▸ Directions for this task:
Which lines in the records below contain the word "teddy"? Copy each one.

(Records from a dataset)
=-=-=

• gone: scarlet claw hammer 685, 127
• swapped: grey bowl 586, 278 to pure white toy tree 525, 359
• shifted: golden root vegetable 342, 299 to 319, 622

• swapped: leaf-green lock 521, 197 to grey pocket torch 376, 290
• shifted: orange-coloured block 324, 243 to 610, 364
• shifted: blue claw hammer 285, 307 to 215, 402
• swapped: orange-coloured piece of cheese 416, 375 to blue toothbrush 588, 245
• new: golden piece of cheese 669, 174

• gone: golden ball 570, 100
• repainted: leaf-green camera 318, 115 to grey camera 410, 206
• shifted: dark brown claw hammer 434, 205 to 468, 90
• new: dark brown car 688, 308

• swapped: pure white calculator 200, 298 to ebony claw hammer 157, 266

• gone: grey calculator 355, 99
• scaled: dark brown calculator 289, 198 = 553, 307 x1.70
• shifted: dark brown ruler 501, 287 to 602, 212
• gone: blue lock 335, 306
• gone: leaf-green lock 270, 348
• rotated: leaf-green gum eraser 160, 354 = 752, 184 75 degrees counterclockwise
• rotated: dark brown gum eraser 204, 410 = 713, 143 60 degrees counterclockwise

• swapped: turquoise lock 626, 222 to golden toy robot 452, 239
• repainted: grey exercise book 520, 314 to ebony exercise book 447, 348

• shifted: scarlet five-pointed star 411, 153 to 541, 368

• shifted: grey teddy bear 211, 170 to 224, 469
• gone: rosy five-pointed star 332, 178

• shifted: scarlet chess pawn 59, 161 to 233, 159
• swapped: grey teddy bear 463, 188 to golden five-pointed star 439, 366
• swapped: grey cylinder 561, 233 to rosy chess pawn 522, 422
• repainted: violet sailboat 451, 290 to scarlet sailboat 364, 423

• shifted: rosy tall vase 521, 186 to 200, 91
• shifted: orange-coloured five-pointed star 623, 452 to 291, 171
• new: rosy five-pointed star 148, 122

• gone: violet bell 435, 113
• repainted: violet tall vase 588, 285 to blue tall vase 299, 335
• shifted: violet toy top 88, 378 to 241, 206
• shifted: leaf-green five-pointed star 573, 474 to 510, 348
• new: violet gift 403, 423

=-=-=

▸ Written reply:
• shifted: grey teddy bear 211, 170 to 224, 469
• swapped: grey teddy bear 463, 188 to golden five-pointed star 439, 366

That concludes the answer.